■ **WRITTEN TASK**:
What is the number of lines in the data below that hold the word "crop"? Give nothing beyond that number.

■ **EXTRACTED ENTRIES**:

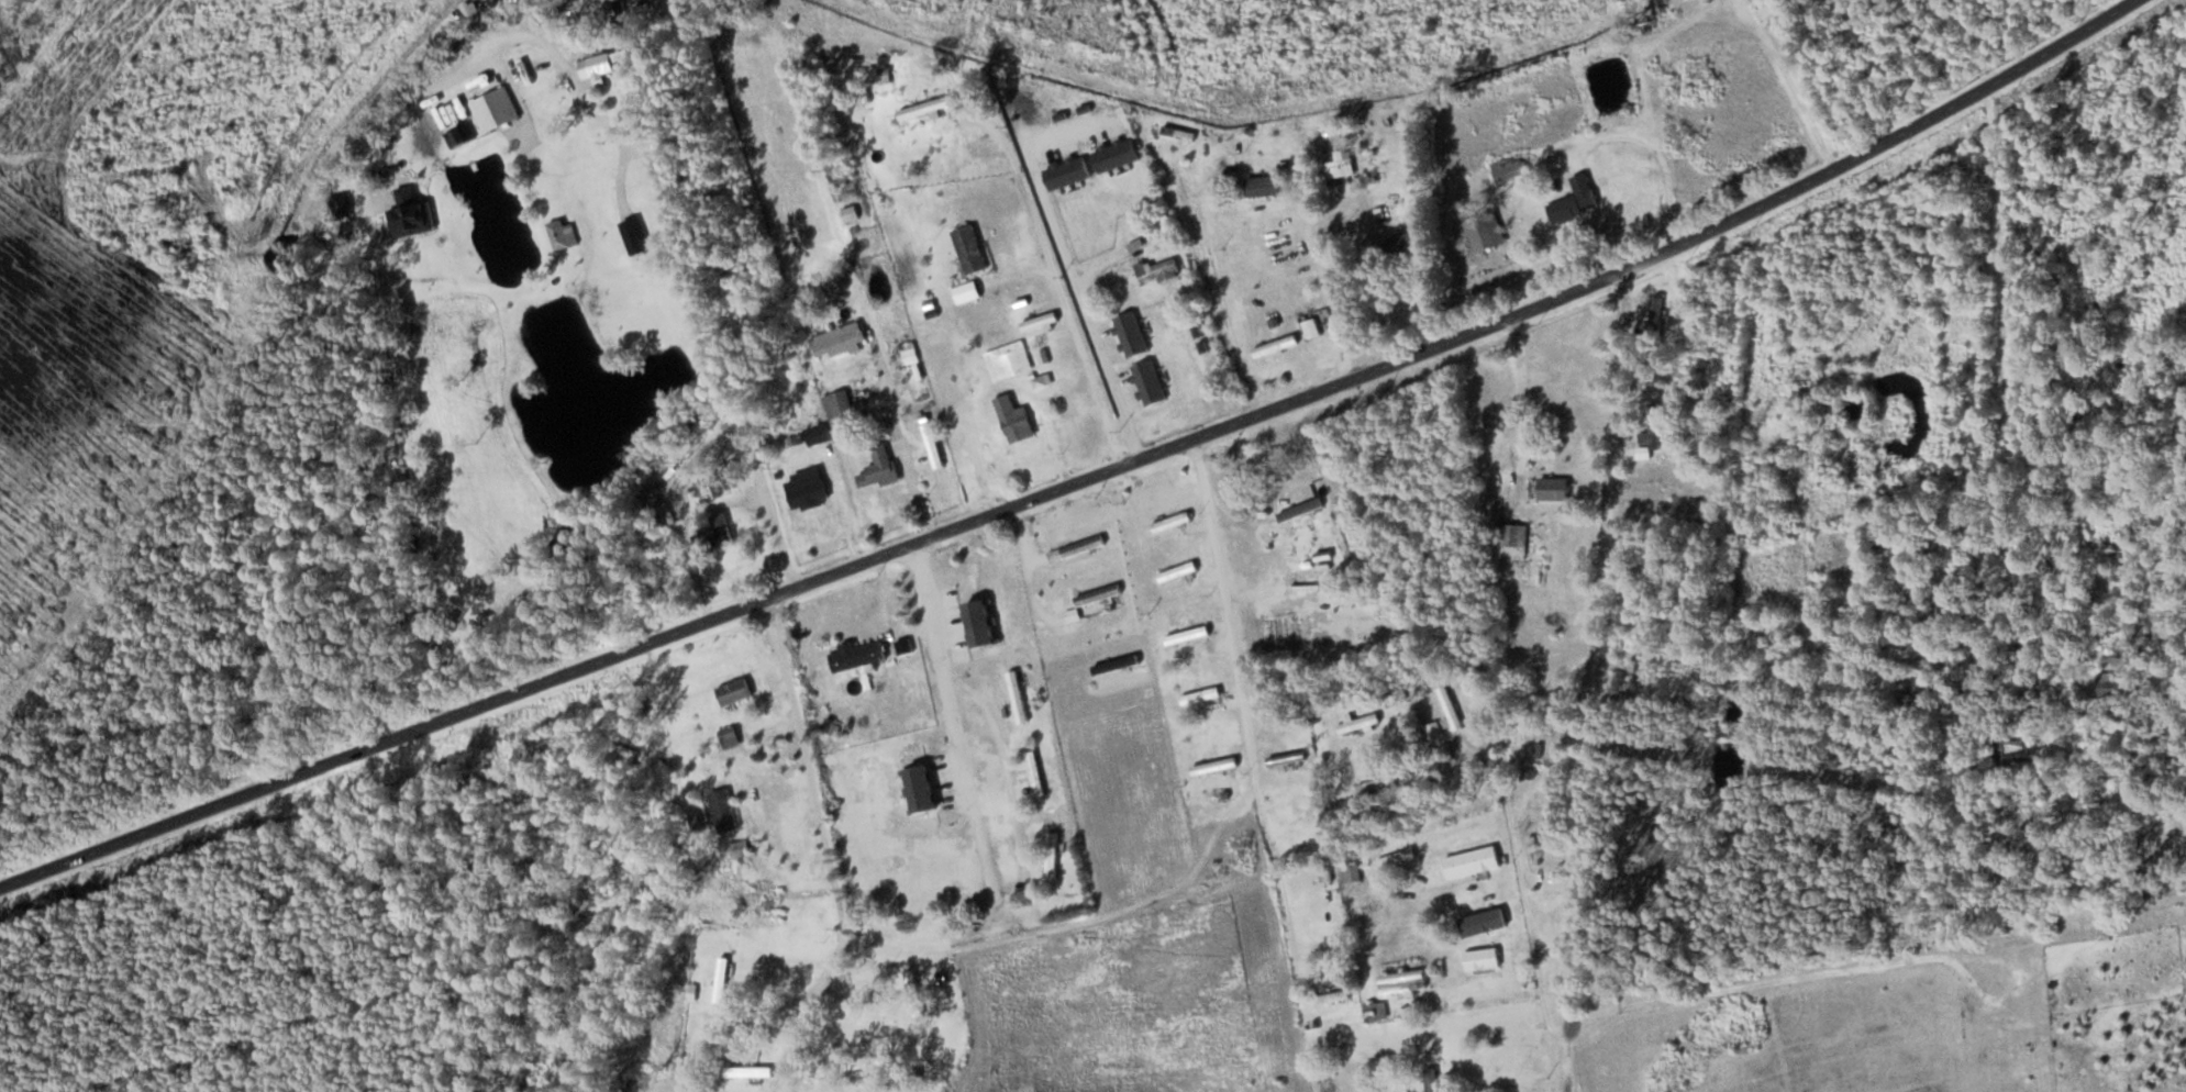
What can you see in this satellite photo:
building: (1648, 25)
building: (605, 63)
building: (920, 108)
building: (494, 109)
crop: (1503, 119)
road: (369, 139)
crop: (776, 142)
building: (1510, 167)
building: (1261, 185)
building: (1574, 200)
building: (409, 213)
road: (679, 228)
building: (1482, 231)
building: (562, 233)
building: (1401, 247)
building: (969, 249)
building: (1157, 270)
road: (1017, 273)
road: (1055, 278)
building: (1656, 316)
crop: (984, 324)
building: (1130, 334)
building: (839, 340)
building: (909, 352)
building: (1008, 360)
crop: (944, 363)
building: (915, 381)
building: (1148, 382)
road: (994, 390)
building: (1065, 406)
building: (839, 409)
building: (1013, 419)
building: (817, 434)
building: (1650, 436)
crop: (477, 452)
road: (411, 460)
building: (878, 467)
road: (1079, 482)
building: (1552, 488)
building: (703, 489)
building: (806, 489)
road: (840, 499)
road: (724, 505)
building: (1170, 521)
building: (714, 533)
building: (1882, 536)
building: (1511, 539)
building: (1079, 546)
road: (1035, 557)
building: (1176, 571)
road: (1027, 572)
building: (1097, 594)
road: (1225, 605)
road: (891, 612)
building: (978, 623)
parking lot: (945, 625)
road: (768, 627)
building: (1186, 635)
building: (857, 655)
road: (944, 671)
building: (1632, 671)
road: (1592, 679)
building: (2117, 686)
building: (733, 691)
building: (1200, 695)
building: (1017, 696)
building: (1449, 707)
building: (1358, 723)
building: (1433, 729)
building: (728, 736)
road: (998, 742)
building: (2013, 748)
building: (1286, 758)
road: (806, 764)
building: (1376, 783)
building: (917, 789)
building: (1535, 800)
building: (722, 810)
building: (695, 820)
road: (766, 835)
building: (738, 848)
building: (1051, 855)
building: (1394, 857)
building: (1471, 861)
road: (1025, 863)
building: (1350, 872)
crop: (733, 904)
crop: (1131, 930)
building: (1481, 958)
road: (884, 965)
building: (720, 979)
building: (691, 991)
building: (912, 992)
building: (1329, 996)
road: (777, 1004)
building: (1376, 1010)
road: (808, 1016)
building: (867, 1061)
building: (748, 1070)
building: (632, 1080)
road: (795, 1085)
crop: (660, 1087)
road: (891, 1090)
--
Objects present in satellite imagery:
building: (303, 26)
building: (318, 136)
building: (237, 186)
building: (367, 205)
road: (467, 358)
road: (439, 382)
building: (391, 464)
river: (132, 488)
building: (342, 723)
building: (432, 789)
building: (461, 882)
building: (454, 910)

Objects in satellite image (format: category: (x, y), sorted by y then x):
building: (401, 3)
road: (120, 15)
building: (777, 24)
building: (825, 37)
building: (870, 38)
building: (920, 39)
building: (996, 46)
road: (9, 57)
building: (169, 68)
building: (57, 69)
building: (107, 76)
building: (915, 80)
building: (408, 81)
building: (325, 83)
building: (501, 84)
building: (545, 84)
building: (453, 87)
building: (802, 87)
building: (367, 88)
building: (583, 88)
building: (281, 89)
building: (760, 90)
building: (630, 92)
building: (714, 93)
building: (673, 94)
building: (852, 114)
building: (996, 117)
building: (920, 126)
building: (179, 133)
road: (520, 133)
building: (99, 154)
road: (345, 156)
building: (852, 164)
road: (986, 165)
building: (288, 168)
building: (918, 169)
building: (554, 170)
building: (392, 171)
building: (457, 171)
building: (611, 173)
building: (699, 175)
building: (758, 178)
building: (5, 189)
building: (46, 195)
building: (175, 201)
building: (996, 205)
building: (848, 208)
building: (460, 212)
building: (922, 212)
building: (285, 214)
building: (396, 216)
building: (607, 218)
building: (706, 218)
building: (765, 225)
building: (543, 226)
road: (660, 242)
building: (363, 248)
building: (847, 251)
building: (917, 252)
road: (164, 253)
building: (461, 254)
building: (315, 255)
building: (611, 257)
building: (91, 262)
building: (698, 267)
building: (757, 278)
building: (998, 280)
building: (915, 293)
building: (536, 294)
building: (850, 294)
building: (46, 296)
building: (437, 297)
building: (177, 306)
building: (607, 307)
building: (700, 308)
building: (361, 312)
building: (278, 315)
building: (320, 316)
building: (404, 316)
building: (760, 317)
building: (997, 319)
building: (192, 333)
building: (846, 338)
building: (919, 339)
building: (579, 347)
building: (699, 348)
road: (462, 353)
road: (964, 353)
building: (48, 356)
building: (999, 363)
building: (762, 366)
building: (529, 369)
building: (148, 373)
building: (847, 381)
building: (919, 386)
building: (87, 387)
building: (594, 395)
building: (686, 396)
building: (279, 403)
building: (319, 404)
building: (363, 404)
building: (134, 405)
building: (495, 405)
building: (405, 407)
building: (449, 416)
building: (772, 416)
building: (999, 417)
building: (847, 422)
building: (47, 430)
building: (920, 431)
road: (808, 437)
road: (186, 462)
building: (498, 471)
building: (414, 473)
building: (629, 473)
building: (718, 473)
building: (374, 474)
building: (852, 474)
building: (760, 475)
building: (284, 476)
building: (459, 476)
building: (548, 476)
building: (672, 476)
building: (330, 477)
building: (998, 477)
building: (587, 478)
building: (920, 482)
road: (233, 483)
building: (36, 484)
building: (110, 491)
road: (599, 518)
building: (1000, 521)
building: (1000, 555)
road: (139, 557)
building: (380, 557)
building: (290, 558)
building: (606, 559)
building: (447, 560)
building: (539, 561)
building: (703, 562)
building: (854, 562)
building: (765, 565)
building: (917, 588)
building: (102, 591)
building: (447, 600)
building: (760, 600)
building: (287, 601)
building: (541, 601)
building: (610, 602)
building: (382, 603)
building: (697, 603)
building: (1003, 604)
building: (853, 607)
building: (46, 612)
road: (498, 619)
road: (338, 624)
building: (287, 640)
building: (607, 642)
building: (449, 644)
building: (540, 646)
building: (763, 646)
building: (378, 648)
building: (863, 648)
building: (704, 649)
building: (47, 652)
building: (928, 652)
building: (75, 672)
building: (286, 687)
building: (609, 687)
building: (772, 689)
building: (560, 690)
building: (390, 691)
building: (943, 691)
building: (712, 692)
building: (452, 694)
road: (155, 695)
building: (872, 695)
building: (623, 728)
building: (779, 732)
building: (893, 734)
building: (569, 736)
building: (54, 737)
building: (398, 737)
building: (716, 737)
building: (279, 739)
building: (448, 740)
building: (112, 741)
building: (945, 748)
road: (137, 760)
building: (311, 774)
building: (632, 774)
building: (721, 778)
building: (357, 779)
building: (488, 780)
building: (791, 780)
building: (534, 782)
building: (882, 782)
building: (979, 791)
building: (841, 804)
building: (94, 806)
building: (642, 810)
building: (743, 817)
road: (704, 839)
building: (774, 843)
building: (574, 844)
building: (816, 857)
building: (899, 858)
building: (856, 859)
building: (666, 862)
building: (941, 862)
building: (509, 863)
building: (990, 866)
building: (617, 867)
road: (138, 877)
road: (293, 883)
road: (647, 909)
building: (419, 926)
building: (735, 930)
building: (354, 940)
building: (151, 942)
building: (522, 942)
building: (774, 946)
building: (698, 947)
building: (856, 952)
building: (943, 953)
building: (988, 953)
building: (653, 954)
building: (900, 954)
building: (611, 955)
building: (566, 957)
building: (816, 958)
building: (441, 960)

■ **EXERCISE ANSWER**:
8